Records from a data collection:
===
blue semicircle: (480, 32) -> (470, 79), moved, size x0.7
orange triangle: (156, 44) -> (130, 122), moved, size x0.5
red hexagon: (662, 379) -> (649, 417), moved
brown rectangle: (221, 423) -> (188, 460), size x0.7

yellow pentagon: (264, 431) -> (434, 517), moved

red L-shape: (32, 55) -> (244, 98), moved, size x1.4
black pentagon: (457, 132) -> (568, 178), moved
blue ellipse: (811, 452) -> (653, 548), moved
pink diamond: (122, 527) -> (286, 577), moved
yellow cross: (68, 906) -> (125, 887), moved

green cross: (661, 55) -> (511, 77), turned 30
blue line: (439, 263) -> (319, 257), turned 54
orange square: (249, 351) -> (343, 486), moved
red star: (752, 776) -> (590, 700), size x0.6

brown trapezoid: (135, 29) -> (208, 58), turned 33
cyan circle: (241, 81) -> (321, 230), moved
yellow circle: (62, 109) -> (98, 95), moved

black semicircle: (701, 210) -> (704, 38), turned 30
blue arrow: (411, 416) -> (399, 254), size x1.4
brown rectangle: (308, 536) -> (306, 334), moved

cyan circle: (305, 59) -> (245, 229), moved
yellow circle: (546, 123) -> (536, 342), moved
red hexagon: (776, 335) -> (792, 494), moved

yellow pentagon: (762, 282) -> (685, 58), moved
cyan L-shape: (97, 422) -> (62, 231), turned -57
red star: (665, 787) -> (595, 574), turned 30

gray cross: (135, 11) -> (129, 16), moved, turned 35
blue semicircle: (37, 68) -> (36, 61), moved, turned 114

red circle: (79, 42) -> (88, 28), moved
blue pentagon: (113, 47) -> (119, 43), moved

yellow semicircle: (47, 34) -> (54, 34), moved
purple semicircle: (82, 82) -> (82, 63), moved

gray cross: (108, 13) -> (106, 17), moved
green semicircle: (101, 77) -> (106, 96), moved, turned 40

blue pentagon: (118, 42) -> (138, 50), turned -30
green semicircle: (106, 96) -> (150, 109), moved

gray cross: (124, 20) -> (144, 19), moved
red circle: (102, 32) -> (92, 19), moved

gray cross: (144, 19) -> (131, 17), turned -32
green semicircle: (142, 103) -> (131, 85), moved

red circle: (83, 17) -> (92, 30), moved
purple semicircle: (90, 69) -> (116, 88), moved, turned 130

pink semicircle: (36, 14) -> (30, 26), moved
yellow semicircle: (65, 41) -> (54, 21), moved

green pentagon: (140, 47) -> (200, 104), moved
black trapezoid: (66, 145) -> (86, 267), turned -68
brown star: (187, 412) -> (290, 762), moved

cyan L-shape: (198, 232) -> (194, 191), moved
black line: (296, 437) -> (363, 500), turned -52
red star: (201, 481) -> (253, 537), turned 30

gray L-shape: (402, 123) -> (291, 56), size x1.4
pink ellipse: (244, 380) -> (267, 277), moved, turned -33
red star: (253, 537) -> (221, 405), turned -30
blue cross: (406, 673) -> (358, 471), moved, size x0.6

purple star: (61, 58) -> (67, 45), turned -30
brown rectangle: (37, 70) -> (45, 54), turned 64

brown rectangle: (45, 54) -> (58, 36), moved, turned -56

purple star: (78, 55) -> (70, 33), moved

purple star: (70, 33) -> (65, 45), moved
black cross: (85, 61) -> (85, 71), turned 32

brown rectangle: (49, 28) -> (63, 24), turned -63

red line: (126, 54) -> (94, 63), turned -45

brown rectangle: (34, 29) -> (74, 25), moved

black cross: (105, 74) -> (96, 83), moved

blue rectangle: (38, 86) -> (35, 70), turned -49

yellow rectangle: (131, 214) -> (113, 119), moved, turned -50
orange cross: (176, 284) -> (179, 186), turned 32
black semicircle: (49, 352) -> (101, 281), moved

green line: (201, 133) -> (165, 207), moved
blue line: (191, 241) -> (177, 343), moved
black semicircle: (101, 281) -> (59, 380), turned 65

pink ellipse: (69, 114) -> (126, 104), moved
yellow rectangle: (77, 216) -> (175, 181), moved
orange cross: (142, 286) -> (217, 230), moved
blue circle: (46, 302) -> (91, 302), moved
===
• _INSTRUCTIONS FOR THE TASK_
Please return every line from the first one in the records above down to the line containing "red L-shape: (32, 55)", including both, exactly as written and nothing more.

• _ANSWER BOX_
blue semicircle: (480, 32) -> (470, 79), moved, size x0.7
orange triangle: (156, 44) -> (130, 122), moved, size x0.5
red hexagon: (662, 379) -> (649, 417), moved
brown rectangle: (221, 423) -> (188, 460), size x0.7

yellow pentagon: (264, 431) -> (434, 517), moved

red L-shape: (32, 55) -> (244, 98), moved, size x1.4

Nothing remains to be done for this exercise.